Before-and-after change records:
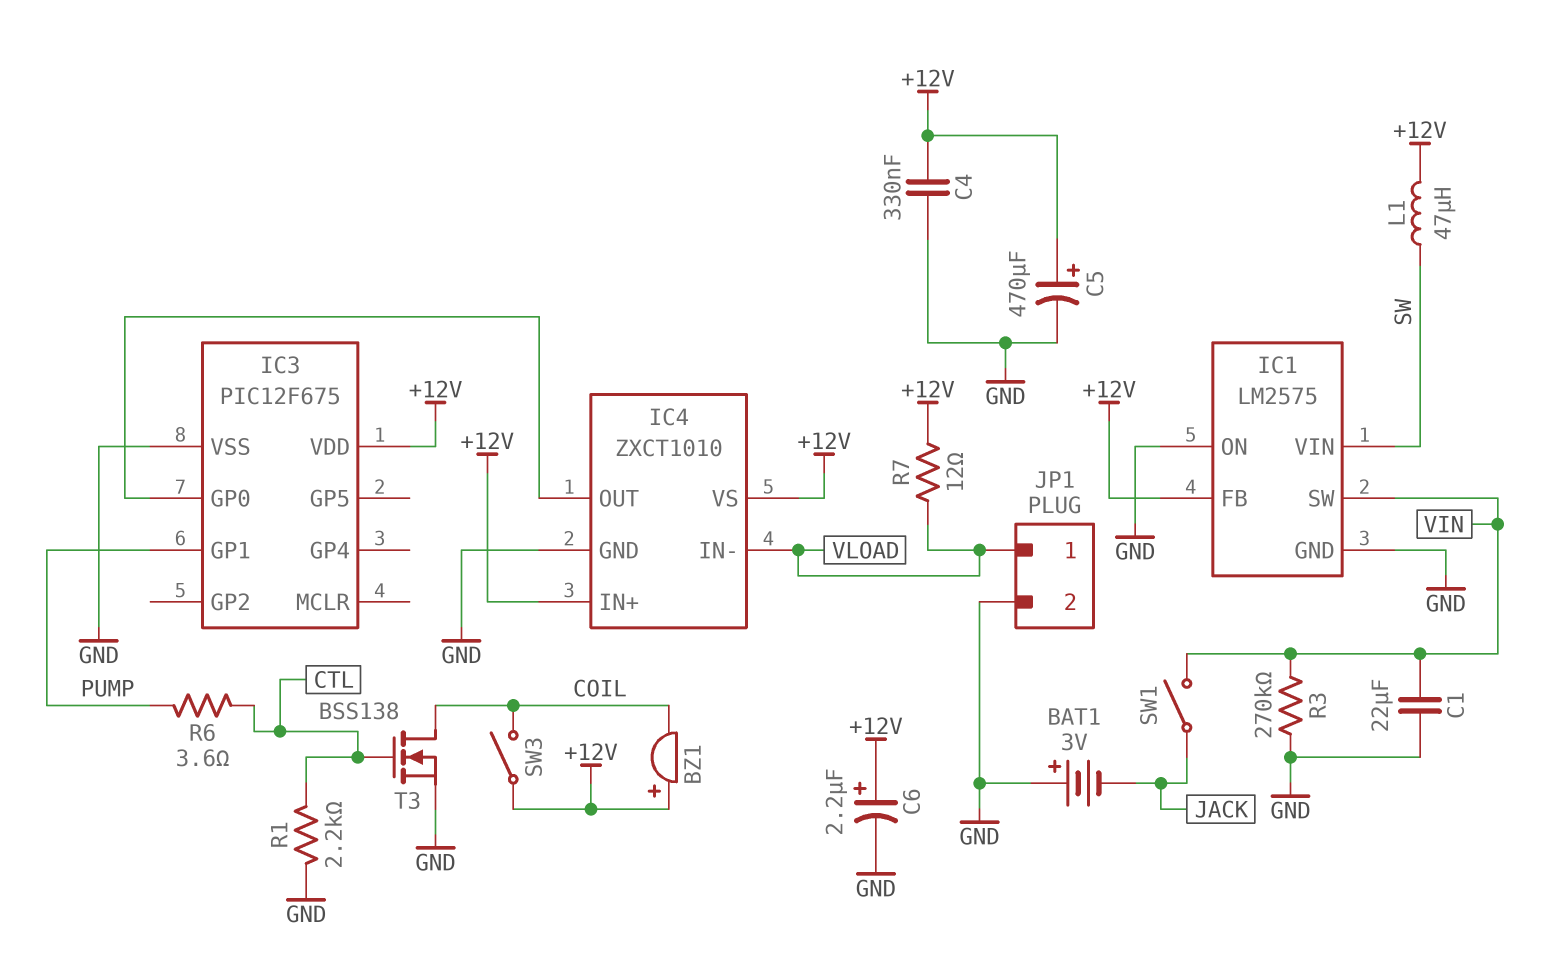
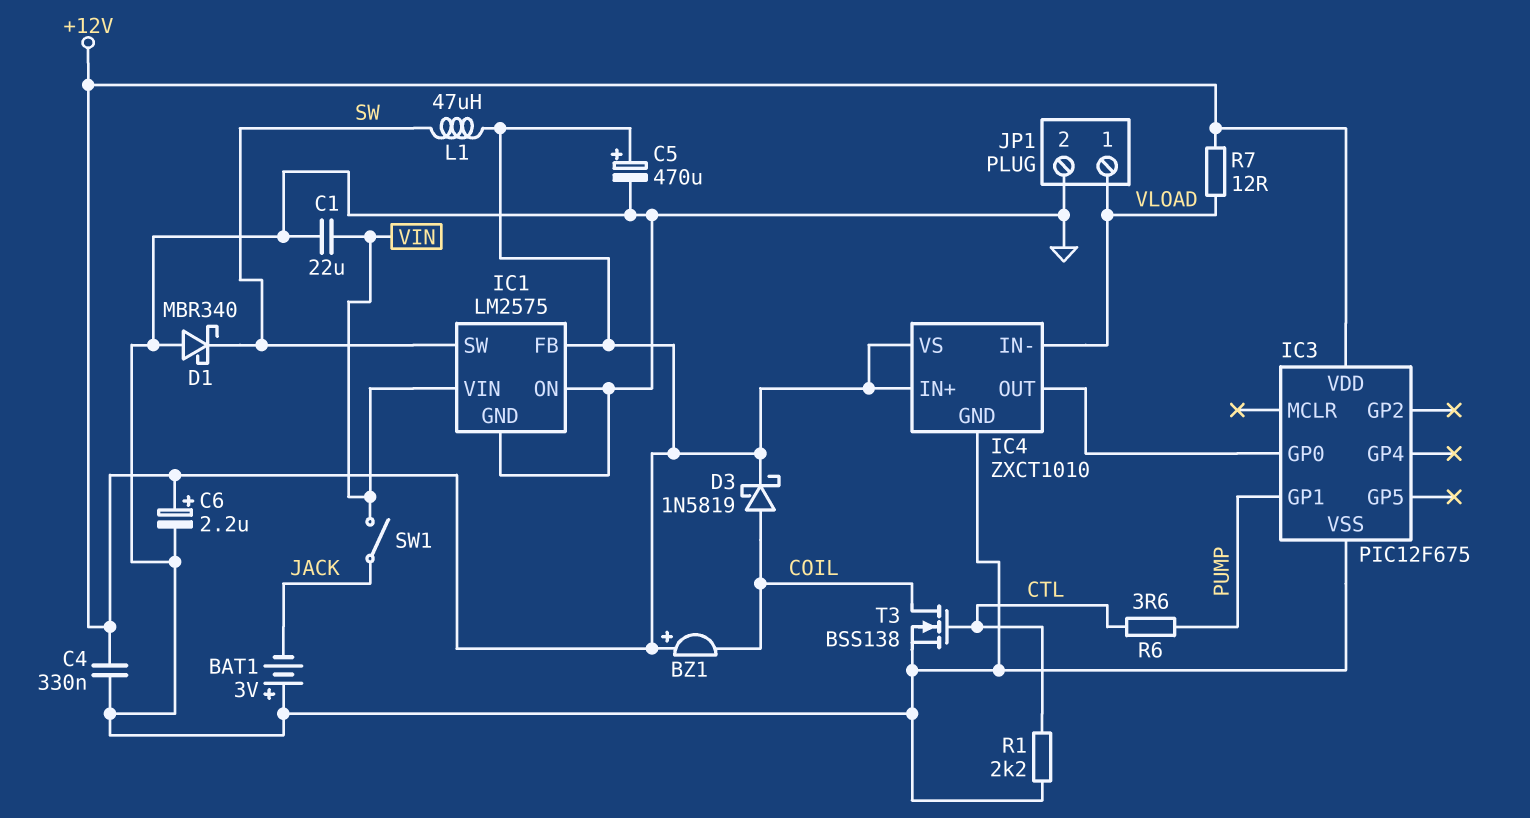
D1: none -> schottky MBR340 (A GND, K SW)
D3: none -> schottky 1N5819 (A COIL, K +12V)
IC1 pin SW: VIN -> SW
IC1 pin VIN: SW -> VIN
R3: 270k (GND, VIN) -> none
SW3: switch (+12V, COIL) -> none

# DIRECTIONS FOR THIS TASK:
Once the pictures are removed, output the entries above exactly as given.

# EXERCISE RESPONSE:
D1: none -> schottky MBR340 (A GND, K SW)
D3: none -> schottky 1N5819 (A COIL, K +12V)
IC1 pin SW: VIN -> SW
IC1 pin VIN: SW -> VIN
R3: 270k (GND, VIN) -> none
SW3: switch (+12V, COIL) -> none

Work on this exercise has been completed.